## TASK REQUIREMENTS
Reproduce, with no changes, the line that contains "(266, 200) = (200, 333): purple" and all the lines that come after it in the records.

******************************

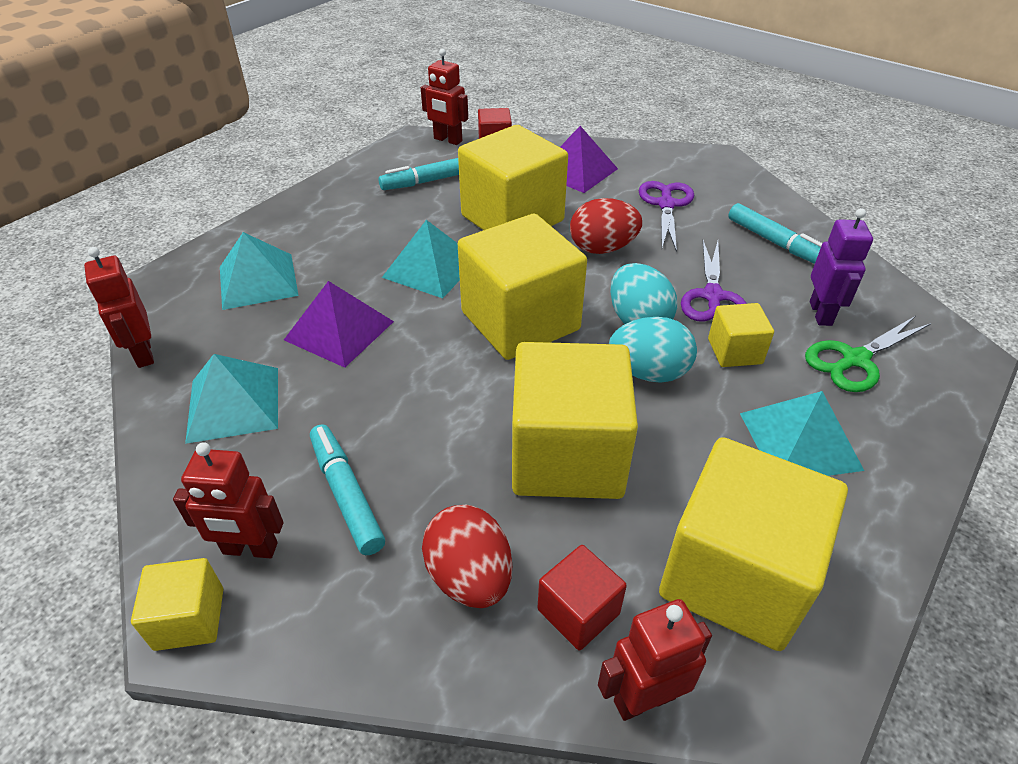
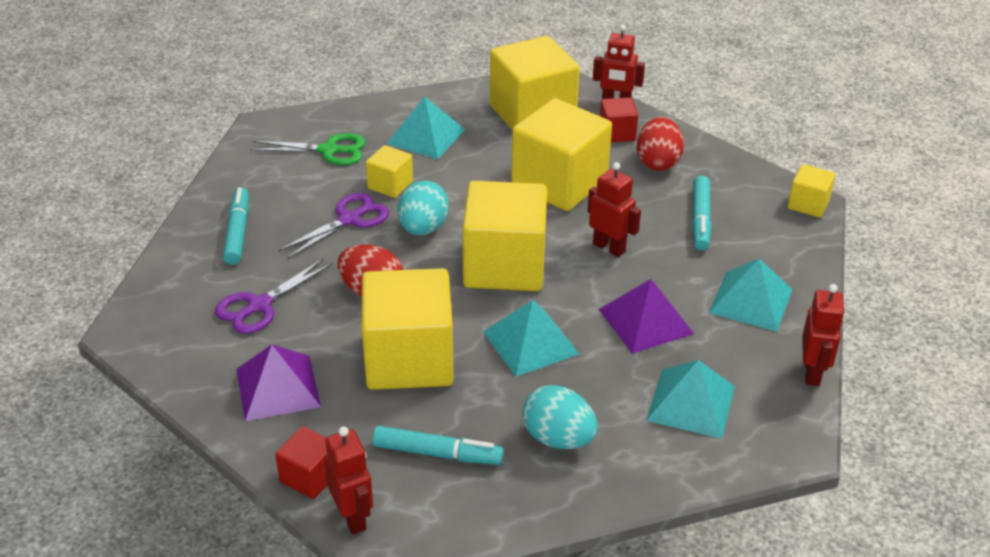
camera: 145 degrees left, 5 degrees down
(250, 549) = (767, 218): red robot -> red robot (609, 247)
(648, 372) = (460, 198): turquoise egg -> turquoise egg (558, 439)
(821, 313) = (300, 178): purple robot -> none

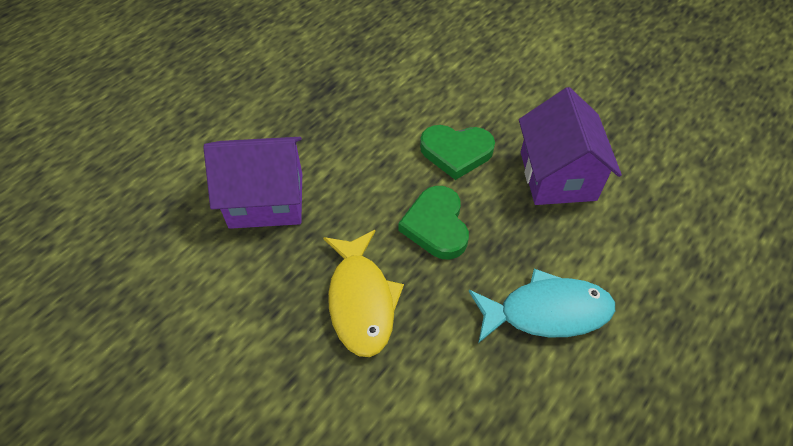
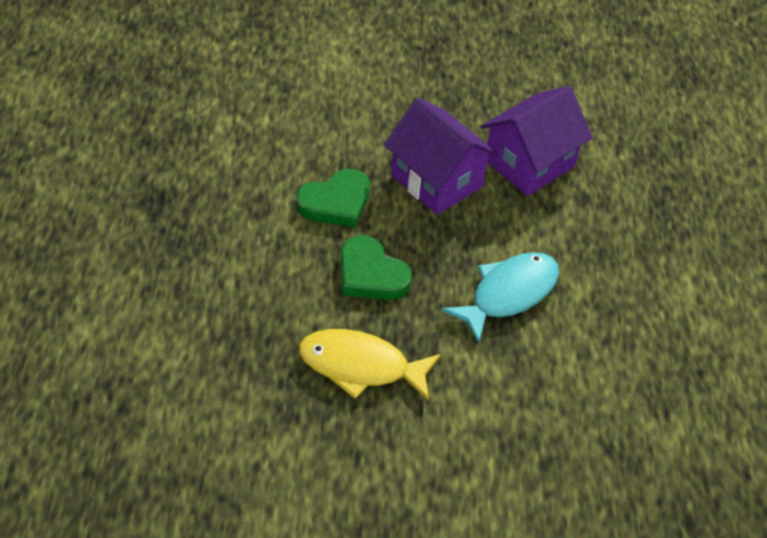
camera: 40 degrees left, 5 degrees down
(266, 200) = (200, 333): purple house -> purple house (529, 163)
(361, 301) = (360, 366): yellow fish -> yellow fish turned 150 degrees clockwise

******************************

## REPLY TO THE EXERCISE
(266, 200) = (200, 333): purple house -> purple house (529, 163)
(361, 301) = (360, 366): yellow fish -> yellow fish turned 150 degrees clockwise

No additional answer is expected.